Dataset excerpts:
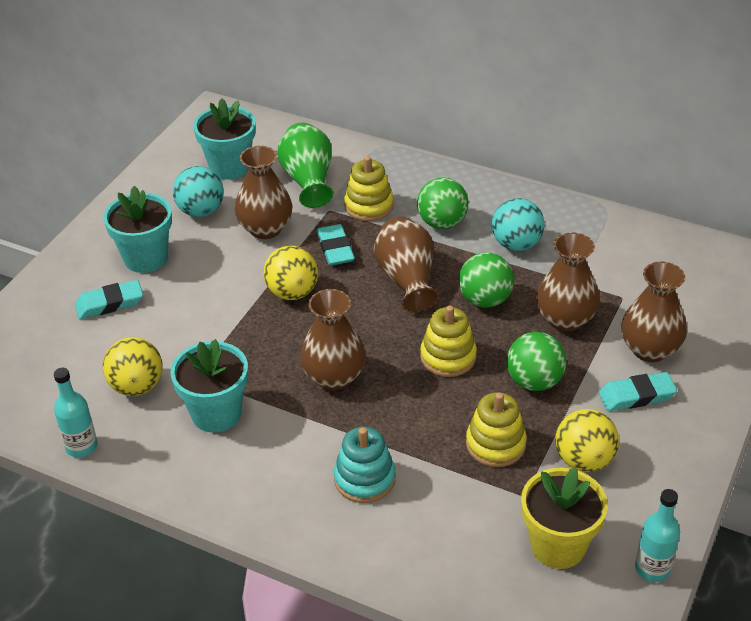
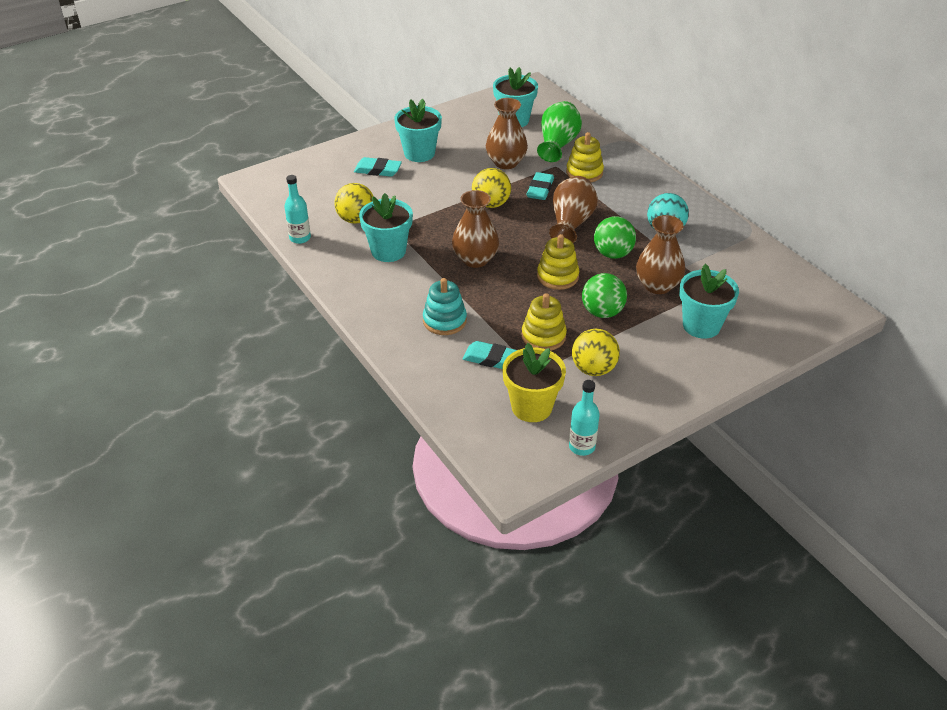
camera: 30 degrees right, 0 degrees up
(201, 211) = (474, 139): turquoise ball -> none
(442, 223) = (625, 199): green ball -> none
(636, 396) = (665, 348): turquoise eraser -> turquoise eraser (492, 359)
(649, 349) = (701, 325): brown vase -> turquoise flower pot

Your task: Write the data out again exactly, but without its images.

Written response:
camera: 30 degrees right, 0 degrees up
(201, 211) = (474, 139): turquoise ball -> none
(442, 223) = (625, 199): green ball -> none
(636, 396) = (665, 348): turquoise eraser -> turquoise eraser (492, 359)
(649, 349) = (701, 325): brown vase -> turquoise flower pot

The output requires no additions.